WHAT YOU SHOULD DO. Return every line of text from the entries below, leaving out the pictures.

═════ INFORMATION PROVIDED

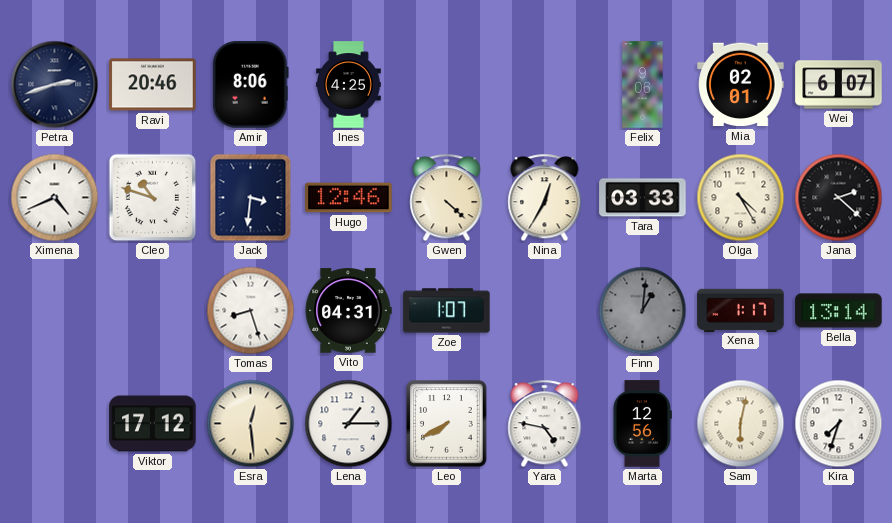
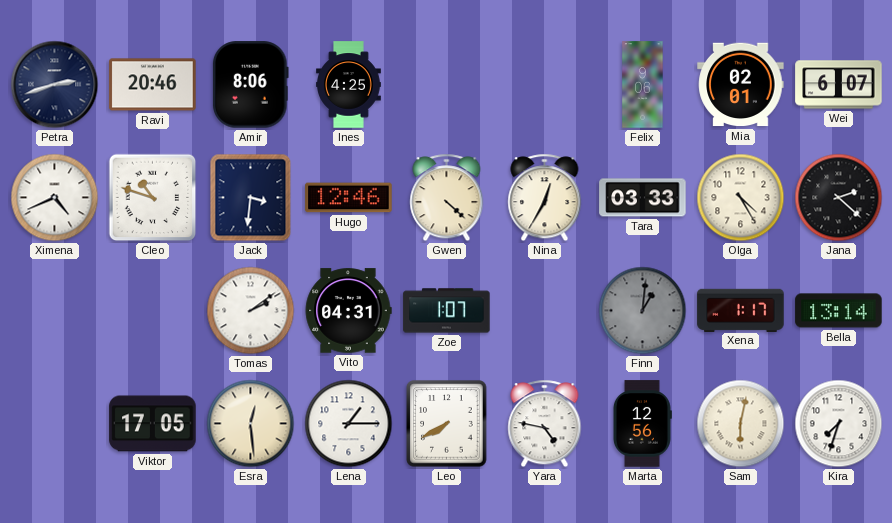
Tomas: 8:27 -> 2:09
Viktor: 17:12 -> 17:05
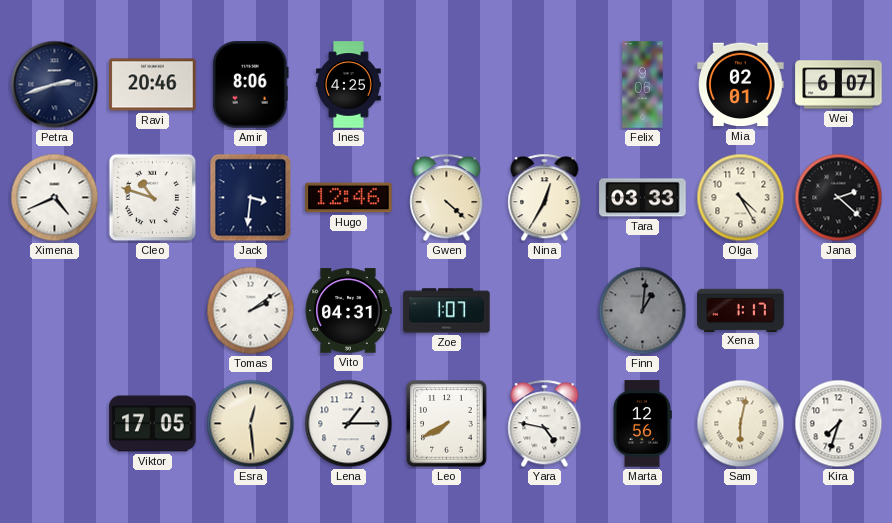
Bella: 13:14 -> none
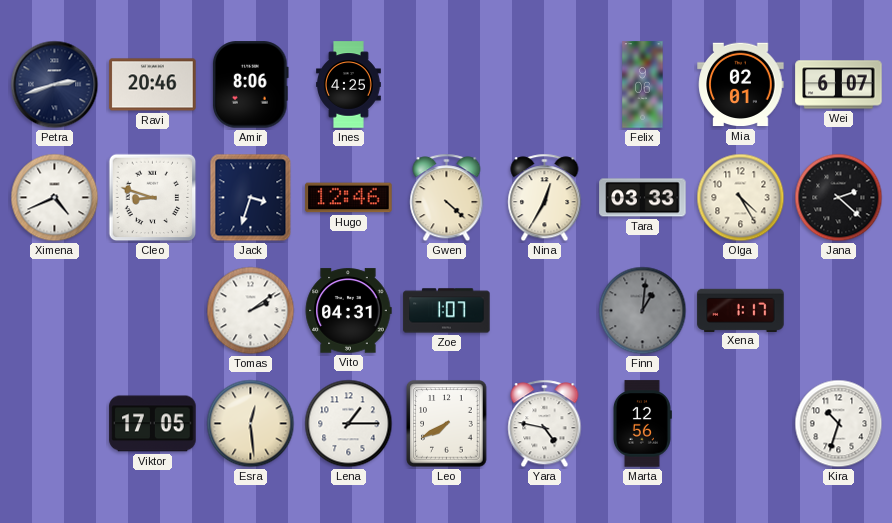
Cleo: 10:48 -> 8:48
Jack: 3:31 -> 3:33
Sam: 6:02 -> none
Kira: 7:33 -> 10:33
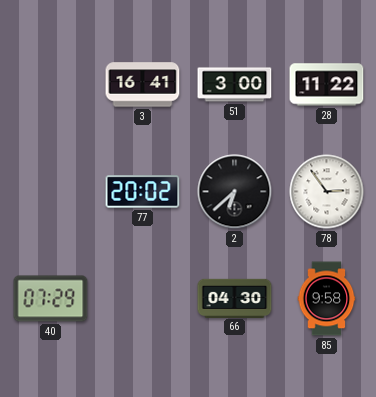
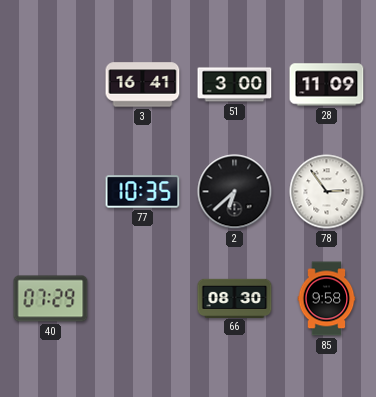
28: 11:22 -> 11:09
77: 20:02 -> 10:35
66: 04:30 -> 08:30
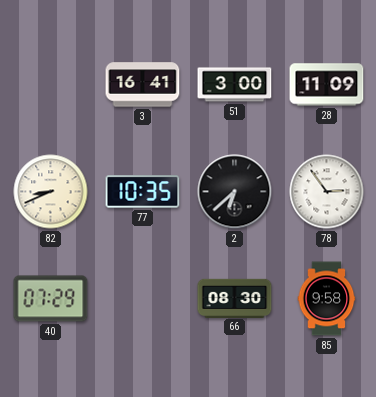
82: none -> 8:41
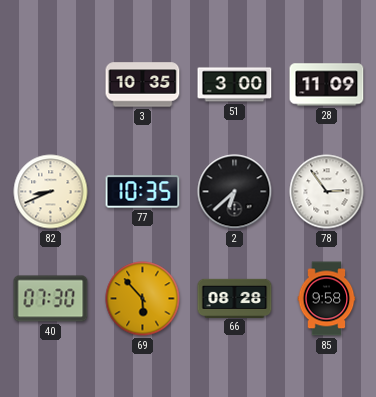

══════════

ANSWER.
Tomas: 8:27 -> 2:09
Viktor: 17:12 -> 17:05
Bella: 13:14 -> none
Cleo: 10:48 -> 8:48
Jack: 3:31 -> 3:33
Sam: 6:02 -> none
Kira: 7:33 -> 10:33
28: 11:22 -> 11:09
77: 20:02 -> 10:35
66: 04:30 -> 08:30
82: none -> 8:41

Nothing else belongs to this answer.